→ **PROVIDED MATERIAL**:
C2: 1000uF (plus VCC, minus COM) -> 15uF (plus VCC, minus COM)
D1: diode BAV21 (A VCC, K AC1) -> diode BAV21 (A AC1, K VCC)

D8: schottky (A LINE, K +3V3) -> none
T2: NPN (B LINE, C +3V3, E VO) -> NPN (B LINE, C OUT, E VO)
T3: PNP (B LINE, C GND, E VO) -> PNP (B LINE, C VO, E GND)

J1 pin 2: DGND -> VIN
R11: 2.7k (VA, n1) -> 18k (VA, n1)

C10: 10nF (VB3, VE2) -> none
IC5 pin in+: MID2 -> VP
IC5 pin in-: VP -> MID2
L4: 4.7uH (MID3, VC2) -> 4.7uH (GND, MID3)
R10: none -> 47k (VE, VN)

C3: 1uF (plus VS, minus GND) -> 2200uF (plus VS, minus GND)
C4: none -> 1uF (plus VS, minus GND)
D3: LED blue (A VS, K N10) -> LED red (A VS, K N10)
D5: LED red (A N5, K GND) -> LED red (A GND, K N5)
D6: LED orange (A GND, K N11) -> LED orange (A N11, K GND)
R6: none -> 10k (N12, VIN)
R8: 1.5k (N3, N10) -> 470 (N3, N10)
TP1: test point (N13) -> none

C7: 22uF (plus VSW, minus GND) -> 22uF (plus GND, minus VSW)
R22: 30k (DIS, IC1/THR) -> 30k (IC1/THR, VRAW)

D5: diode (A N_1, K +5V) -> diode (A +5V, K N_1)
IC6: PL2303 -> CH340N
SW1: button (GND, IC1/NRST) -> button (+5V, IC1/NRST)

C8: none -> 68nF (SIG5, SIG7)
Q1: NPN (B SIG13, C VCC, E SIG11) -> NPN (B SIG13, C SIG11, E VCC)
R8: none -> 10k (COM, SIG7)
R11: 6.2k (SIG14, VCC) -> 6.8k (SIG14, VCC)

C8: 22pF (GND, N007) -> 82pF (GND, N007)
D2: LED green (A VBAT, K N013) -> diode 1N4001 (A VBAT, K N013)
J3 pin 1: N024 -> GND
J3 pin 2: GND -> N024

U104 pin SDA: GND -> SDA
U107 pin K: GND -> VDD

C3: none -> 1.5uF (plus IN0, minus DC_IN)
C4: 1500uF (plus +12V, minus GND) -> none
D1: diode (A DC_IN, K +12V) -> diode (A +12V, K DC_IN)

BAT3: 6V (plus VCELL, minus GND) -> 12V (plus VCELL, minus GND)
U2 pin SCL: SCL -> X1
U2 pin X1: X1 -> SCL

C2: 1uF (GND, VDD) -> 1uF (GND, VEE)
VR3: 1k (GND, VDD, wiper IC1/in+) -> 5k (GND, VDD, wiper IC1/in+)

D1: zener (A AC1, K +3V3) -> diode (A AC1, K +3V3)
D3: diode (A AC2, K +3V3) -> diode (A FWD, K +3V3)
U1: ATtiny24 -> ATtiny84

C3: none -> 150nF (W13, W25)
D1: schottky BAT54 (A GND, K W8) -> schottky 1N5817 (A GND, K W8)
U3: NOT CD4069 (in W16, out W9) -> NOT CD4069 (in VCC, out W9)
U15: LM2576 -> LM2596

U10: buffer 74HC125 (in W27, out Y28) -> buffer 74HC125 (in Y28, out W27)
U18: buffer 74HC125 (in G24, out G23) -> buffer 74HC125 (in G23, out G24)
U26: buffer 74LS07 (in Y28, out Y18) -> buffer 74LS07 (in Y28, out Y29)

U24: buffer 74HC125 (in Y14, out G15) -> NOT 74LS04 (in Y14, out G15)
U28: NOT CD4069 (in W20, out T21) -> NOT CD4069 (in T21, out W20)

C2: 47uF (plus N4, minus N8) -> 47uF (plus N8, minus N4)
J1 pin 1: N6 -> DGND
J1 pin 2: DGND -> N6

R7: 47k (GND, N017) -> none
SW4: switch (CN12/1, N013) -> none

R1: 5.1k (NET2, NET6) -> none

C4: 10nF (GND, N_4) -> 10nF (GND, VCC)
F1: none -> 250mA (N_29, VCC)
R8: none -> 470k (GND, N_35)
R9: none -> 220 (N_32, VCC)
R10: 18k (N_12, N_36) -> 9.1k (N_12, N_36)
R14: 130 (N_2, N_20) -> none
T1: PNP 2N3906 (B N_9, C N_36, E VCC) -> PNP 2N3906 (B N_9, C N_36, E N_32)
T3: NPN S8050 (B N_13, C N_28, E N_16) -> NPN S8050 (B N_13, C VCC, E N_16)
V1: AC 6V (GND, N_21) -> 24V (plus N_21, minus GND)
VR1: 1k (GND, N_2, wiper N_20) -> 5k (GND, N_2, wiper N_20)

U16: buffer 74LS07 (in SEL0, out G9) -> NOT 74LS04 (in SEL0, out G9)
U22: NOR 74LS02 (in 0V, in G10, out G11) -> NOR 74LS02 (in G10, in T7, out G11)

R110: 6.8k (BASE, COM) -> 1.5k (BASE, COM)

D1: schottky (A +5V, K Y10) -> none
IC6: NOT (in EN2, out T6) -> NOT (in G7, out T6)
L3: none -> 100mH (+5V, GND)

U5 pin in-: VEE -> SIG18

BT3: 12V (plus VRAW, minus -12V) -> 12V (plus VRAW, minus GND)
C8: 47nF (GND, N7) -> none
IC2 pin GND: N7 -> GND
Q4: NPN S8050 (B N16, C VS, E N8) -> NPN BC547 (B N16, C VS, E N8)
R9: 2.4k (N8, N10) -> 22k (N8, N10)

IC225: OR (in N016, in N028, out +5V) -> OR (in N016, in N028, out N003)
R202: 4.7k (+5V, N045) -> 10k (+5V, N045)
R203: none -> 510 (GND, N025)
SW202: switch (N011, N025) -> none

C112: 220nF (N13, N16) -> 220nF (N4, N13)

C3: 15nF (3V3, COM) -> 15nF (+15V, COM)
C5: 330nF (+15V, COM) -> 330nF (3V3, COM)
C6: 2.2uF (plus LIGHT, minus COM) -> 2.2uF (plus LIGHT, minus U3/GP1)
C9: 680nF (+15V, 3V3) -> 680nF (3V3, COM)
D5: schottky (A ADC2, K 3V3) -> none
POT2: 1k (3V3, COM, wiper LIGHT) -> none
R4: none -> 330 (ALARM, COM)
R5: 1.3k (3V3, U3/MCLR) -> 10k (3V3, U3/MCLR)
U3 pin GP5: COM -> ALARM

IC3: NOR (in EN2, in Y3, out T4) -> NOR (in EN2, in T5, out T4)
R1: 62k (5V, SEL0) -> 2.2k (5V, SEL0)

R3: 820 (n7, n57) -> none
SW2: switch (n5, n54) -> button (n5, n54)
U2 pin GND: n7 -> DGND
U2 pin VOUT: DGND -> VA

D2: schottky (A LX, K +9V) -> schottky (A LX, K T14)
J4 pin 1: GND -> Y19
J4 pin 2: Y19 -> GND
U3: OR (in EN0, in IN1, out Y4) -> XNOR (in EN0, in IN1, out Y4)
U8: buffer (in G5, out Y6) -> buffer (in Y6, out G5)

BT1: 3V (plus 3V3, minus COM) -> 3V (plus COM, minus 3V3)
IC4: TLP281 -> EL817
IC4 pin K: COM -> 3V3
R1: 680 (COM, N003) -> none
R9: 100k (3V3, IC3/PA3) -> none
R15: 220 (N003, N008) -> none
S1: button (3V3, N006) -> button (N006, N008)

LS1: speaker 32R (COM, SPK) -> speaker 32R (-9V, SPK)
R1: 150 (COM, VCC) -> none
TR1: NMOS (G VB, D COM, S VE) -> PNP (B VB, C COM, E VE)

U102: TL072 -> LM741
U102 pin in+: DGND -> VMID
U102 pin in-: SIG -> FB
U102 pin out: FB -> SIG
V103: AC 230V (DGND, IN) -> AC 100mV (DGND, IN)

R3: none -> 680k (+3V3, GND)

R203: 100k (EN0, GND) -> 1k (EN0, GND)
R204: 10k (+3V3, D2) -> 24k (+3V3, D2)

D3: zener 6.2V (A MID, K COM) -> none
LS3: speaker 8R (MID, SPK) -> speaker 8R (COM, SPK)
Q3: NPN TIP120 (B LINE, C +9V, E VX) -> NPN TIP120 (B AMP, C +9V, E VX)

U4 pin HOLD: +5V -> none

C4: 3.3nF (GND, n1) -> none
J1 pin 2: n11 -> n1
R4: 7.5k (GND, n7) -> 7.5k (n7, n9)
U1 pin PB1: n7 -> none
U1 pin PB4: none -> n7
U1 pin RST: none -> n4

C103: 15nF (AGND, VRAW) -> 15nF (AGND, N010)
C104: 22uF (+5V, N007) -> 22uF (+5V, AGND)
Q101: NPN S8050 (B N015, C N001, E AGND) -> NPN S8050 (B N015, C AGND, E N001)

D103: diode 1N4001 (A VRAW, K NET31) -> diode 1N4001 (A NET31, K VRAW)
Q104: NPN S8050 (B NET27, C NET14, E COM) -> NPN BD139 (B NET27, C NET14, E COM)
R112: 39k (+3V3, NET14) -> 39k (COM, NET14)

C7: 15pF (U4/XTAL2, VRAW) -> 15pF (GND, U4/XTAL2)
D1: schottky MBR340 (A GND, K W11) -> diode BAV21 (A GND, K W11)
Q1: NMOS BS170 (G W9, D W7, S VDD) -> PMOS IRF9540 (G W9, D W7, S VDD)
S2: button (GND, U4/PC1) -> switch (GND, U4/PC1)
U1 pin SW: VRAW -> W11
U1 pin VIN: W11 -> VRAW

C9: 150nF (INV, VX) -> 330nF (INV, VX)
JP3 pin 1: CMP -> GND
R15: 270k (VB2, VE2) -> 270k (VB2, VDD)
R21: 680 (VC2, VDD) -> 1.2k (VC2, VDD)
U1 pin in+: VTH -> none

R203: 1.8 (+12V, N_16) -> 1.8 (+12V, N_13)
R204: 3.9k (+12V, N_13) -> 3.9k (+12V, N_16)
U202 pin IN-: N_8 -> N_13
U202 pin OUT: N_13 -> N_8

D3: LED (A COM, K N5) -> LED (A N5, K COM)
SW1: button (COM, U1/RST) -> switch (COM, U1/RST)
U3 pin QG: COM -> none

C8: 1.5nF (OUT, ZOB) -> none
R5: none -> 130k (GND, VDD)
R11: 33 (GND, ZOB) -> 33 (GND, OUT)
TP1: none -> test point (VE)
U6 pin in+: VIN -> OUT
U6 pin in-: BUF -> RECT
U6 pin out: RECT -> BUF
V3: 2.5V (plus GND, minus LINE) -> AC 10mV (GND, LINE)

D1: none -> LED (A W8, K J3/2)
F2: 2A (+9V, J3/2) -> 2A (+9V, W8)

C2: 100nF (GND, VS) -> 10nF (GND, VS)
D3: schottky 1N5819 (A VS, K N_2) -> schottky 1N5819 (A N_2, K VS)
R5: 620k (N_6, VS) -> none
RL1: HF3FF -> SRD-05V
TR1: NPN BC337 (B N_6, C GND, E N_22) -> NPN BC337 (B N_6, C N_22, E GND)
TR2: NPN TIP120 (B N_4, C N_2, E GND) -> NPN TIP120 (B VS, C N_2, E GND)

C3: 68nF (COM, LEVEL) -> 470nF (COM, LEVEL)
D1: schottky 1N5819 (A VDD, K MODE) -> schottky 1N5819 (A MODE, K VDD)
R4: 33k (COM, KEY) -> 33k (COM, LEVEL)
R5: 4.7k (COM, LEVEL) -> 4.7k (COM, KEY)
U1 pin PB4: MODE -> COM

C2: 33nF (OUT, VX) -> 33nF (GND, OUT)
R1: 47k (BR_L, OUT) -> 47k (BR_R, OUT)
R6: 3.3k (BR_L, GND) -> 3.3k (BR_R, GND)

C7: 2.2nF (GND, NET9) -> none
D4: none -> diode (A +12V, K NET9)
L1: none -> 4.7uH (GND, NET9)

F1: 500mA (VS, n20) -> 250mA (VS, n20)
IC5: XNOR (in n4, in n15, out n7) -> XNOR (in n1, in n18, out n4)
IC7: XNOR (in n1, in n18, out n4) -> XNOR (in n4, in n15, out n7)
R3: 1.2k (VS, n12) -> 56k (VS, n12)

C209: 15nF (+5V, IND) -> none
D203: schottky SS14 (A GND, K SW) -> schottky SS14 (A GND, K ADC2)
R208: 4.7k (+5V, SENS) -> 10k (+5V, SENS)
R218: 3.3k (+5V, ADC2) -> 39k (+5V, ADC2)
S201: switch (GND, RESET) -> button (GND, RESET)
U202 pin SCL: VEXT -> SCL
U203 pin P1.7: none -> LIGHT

→ **ASSIGNED TASK**: Please, from the entries above, set down exactly the lines from the one containing "U18: buffer 74HC125" through the one containing "U28: NOT CD4069", and only those.

→ **REPLY TO THE EXERCISE**:
U18: buffer 74HC125 (in G24, out G23) -> buffer 74HC125 (in G23, out G24)
U26: buffer 74LS07 (in Y28, out Y18) -> buffer 74LS07 (in Y28, out Y29)

U24: buffer 74HC125 (in Y14, out G15) -> NOT 74LS04 (in Y14, out G15)
U28: NOT CD4069 (in W20, out T21) -> NOT CD4069 (in T21, out W20)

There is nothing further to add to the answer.